Before-and-after object listings
•••••

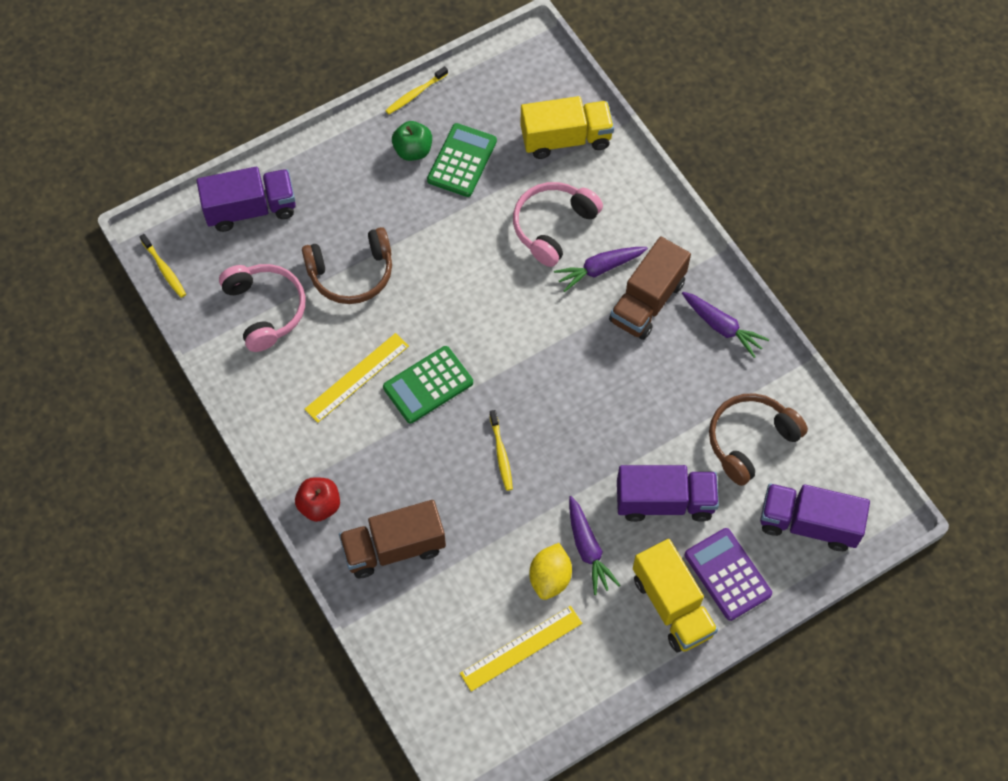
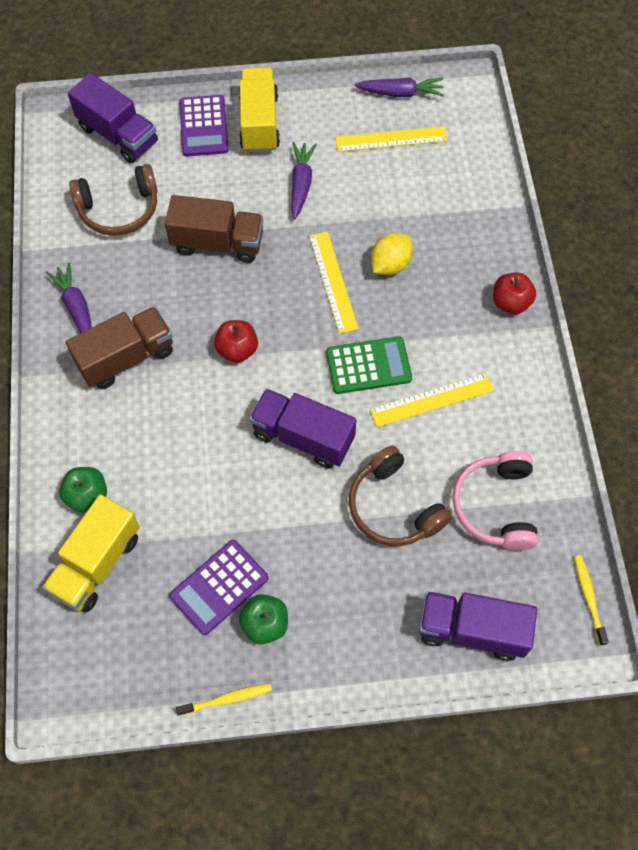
camera: 155 degrees left, 0 degrees up
(351, 273) = (393, 507): brown headphones -> brown headphones turned 135 degrees counterclockwise
(394, 548) = (459, 245): brown truck -> brown truck (217, 243)
(462, 161) = (219, 587): green calculator -> purple calculator
(501, 454) = (333, 281): yellow toothbrush -> yellow ruler
(550, 578) = (342, 176): yellow lemon -> yellow lemon (390, 264)
(553, 226) = (168, 470): pink headphones -> none
(554, 350) = (237, 350): none -> red apple
(566, 139) = (97, 563): yellow truck -> yellow truck turned 75 degrees counterclockwise
(599, 269) = (150, 407): purple carrot -> purple carrot (401, 93)
(605, 181) = (87, 496): none -> green apple
(664, 502) = (219, 193): purple truck -> purple truck (303, 437)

•••••

## Task prompt
Output all entries unchanged; skip the pictures.

## Reply
camera: 155 degrees left, 0 degrees up
(351, 273) = (393, 507): brown headphones -> brown headphones turned 135 degrees counterclockwise
(394, 548) = (459, 245): brown truck -> brown truck (217, 243)
(462, 161) = (219, 587): green calculator -> purple calculator
(501, 454) = (333, 281): yellow toothbrush -> yellow ruler
(550, 578) = (342, 176): yellow lemon -> yellow lemon (390, 264)
(553, 226) = (168, 470): pink headphones -> none
(554, 350) = (237, 350): none -> red apple
(566, 139) = (97, 563): yellow truck -> yellow truck turned 75 degrees counterclockwise
(599, 269) = (150, 407): purple carrot -> purple carrot (401, 93)
(605, 181) = (87, 496): none -> green apple
(664, 502) = (219, 193): purple truck -> purple truck (303, 437)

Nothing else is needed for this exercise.